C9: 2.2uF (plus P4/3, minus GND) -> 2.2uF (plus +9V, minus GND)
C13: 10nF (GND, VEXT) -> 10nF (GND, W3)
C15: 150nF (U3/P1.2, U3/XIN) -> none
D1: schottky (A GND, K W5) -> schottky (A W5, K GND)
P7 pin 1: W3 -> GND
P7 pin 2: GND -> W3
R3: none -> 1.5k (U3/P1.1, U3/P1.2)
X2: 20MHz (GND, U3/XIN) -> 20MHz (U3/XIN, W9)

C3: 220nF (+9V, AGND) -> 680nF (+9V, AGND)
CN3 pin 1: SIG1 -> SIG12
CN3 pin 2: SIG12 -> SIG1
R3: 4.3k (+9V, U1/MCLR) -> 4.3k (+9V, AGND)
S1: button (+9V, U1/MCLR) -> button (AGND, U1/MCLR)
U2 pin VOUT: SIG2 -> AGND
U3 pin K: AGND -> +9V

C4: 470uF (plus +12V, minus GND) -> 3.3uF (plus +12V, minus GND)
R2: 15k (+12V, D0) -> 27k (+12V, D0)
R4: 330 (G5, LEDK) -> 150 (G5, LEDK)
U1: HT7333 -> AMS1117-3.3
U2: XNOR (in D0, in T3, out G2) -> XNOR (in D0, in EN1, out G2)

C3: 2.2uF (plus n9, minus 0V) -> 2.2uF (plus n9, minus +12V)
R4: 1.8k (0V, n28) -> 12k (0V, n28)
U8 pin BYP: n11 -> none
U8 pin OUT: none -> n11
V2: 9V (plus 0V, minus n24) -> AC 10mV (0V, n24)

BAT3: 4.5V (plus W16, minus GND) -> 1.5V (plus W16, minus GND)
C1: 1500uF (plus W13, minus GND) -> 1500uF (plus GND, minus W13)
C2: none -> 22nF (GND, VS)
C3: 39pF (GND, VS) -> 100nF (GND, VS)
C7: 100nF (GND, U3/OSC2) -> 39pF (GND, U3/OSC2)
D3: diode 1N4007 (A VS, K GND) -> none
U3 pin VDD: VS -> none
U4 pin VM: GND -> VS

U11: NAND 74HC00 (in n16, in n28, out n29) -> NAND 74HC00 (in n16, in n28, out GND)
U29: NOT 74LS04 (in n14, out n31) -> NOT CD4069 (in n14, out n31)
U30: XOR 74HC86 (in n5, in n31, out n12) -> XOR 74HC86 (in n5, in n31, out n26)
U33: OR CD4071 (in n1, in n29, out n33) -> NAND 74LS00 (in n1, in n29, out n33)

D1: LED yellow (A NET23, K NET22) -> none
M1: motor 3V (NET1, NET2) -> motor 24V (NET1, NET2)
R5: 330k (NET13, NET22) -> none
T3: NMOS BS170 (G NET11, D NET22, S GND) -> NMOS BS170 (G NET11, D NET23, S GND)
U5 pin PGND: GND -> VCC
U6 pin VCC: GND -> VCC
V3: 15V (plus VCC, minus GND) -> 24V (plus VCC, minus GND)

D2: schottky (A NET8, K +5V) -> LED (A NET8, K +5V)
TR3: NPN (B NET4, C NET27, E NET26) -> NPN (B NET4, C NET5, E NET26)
***
Retype all of the data exactly, so that nothing differs from what is given.

C9: 2.2uF (plus P4/3, minus GND) -> 2.2uF (plus +9V, minus GND)
C13: 10nF (GND, VEXT) -> 10nF (GND, W3)
C15: 150nF (U3/P1.2, U3/XIN) -> none
D1: schottky (A GND, K W5) -> schottky (A W5, K GND)
P7 pin 1: W3 -> GND
P7 pin 2: GND -> W3
R3: none -> 1.5k (U3/P1.1, U3/P1.2)
X2: 20MHz (GND, U3/XIN) -> 20MHz (U3/XIN, W9)

C3: 220nF (+9V, AGND) -> 680nF (+9V, AGND)
CN3 pin 1: SIG1 -> SIG12
CN3 pin 2: SIG12 -> SIG1
R3: 4.3k (+9V, U1/MCLR) -> 4.3k (+9V, AGND)
S1: button (+9V, U1/MCLR) -> button (AGND, U1/MCLR)
U2 pin VOUT: SIG2 -> AGND
U3 pin K: AGND -> +9V

C4: 470uF (plus +12V, minus GND) -> 3.3uF (plus +12V, minus GND)
R2: 15k (+12V, D0) -> 27k (+12V, D0)
R4: 330 (G5, LEDK) -> 150 (G5, LEDK)
U1: HT7333 -> AMS1117-3.3
U2: XNOR (in D0, in T3, out G2) -> XNOR (in D0, in EN1, out G2)

C3: 2.2uF (plus n9, minus 0V) -> 2.2uF (plus n9, minus +12V)
R4: 1.8k (0V, n28) -> 12k (0V, n28)
U8 pin BYP: n11 -> none
U8 pin OUT: none -> n11
V2: 9V (plus 0V, minus n24) -> AC 10mV (0V, n24)

BAT3: 4.5V (plus W16, minus GND) -> 1.5V (plus W16, minus GND)
C1: 1500uF (plus W13, minus GND) -> 1500uF (plus GND, minus W13)
C2: none -> 22nF (GND, VS)
C3: 39pF (GND, VS) -> 100nF (GND, VS)
C7: 100nF (GND, U3/OSC2) -> 39pF (GND, U3/OSC2)
D3: diode 1N4007 (A VS, K GND) -> none
U3 pin VDD: VS -> none
U4 pin VM: GND -> VS

U11: NAND 74HC00 (in n16, in n28, out n29) -> NAND 74HC00 (in n16, in n28, out GND)
U29: NOT 74LS04 (in n14, out n31) -> NOT CD4069 (in n14, out n31)
U30: XOR 74HC86 (in n5, in n31, out n12) -> XOR 74HC86 (in n5, in n31, out n26)
U33: OR CD4071 (in n1, in n29, out n33) -> NAND 74LS00 (in n1, in n29, out n33)

D1: LED yellow (A NET23, K NET22) -> none
M1: motor 3V (NET1, NET2) -> motor 24V (NET1, NET2)
R5: 330k (NET13, NET22) -> none
T3: NMOS BS170 (G NET11, D NET22, S GND) -> NMOS BS170 (G NET11, D NET23, S GND)
U5 pin PGND: GND -> VCC
U6 pin VCC: GND -> VCC
V3: 15V (plus VCC, minus GND) -> 24V (plus VCC, minus GND)

D2: schottky (A NET8, K +5V) -> LED (A NET8, K +5V)
TR3: NPN (B NET4, C NET27, E NET26) -> NPN (B NET4, C NET5, E NET26)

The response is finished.